Recorded data Start Marker
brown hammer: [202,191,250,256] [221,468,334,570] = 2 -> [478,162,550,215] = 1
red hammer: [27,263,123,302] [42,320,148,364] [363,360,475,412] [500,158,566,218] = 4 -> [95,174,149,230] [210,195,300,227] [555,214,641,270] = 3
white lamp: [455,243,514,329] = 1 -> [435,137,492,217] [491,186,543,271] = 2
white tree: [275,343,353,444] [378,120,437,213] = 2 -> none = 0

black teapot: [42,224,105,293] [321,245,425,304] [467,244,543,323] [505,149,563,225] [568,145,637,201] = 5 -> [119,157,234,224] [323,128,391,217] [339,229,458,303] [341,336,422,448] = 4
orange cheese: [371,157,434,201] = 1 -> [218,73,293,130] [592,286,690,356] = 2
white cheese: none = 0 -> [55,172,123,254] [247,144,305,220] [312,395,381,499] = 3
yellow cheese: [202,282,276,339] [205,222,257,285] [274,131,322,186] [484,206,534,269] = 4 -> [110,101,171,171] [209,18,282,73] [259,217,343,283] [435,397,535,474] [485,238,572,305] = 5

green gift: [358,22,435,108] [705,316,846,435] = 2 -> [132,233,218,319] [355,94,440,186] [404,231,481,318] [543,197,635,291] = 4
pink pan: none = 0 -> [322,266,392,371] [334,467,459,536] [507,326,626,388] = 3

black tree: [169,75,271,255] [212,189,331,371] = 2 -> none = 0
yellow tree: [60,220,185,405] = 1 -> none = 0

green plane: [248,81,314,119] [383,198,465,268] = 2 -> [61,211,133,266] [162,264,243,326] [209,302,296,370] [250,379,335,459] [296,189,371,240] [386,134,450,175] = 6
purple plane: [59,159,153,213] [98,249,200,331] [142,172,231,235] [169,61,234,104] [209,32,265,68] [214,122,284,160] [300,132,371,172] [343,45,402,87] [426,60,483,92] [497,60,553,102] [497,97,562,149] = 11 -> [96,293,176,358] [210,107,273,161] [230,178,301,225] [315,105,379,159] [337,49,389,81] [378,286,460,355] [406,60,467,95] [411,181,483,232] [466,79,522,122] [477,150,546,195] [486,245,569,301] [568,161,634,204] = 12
Recorded data End Marker
Work instructions => Repeat the lines above with every word intact.

Result below =>
brown hammer: [202,191,250,256] [221,468,334,570] = 2 -> [478,162,550,215] = 1
red hammer: [27,263,123,302] [42,320,148,364] [363,360,475,412] [500,158,566,218] = 4 -> [95,174,149,230] [210,195,300,227] [555,214,641,270] = 3
white lamp: [455,243,514,329] = 1 -> [435,137,492,217] [491,186,543,271] = 2
white tree: [275,343,353,444] [378,120,437,213] = 2 -> none = 0

black teapot: [42,224,105,293] [321,245,425,304] [467,244,543,323] [505,149,563,225] [568,145,637,201] = 5 -> [119,157,234,224] [323,128,391,217] [339,229,458,303] [341,336,422,448] = 4
orange cheese: [371,157,434,201] = 1 -> [218,73,293,130] [592,286,690,356] = 2
white cheese: none = 0 -> [55,172,123,254] [247,144,305,220] [312,395,381,499] = 3
yellow cheese: [202,282,276,339] [205,222,257,285] [274,131,322,186] [484,206,534,269] = 4 -> [110,101,171,171] [209,18,282,73] [259,217,343,283] [435,397,535,474] [485,238,572,305] = 5

green gift: [358,22,435,108] [705,316,846,435] = 2 -> [132,233,218,319] [355,94,440,186] [404,231,481,318] [543,197,635,291] = 4
pink pan: none = 0 -> [322,266,392,371] [334,467,459,536] [507,326,626,388] = 3

black tree: [169,75,271,255] [212,189,331,371] = 2 -> none = 0
yellow tree: [60,220,185,405] = 1 -> none = 0

green plane: [248,81,314,119] [383,198,465,268] = 2 -> [61,211,133,266] [162,264,243,326] [209,302,296,370] [250,379,335,459] [296,189,371,240] [386,134,450,175] = 6
purple plane: [59,159,153,213] [98,249,200,331] [142,172,231,235] [169,61,234,104] [209,32,265,68] [214,122,284,160] [300,132,371,172] [343,45,402,87] [426,60,483,92] [497,60,553,102] [497,97,562,149] = 11 -> [96,293,176,358] [210,107,273,161] [230,178,301,225] [315,105,379,159] [337,49,389,81] [378,286,460,355] [406,60,467,95] [411,181,483,232] [466,79,522,122] [477,150,546,195] [486,245,569,301] [568,161,634,204] = 12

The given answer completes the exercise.